Each record is to be copied exactly, with its pictures left behind.

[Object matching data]
=== Begin Enclosure ===
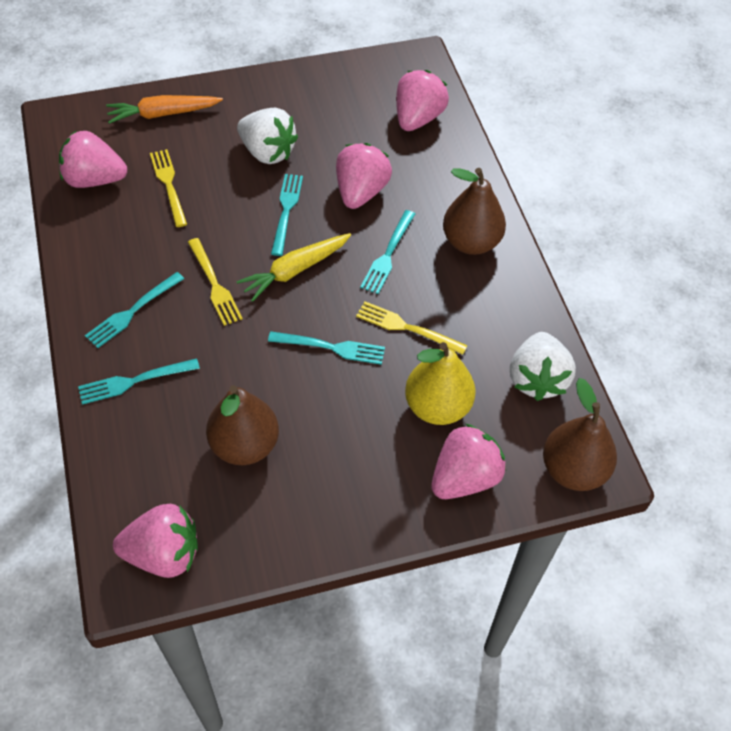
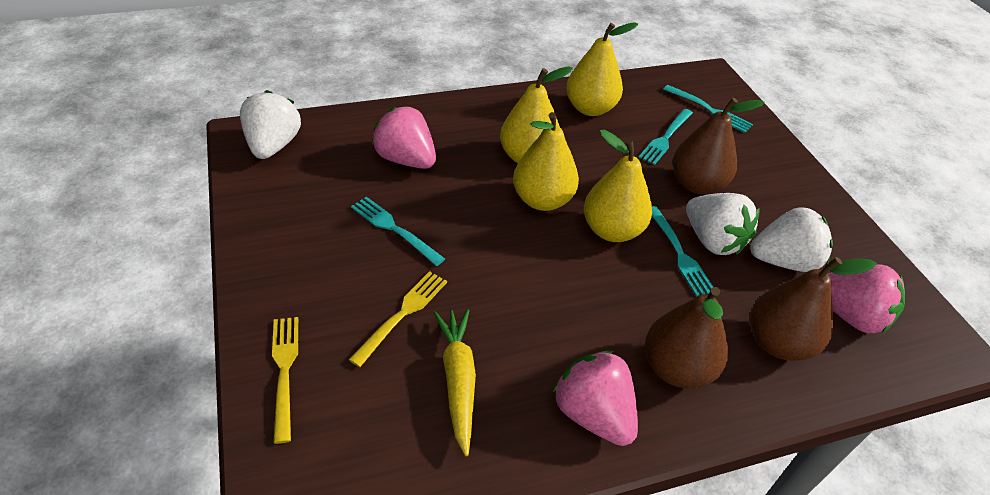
orange carrot: 1 -> 0
pink strawberry: 5 -> 3
turquoise fork: 5 -> 4
white strawberry: 2 -> 3
yellow fork: 3 -> 2
yellow pear: 1 -> 4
=== End Enclosure ===
# SOLUTION TO THIS PROBLEM
orange carrot: 1 -> 0
pink strawberry: 5 -> 3
turquoise fork: 5 -> 4
white strawberry: 2 -> 3
yellow fork: 3 -> 2
yellow pear: 1 -> 4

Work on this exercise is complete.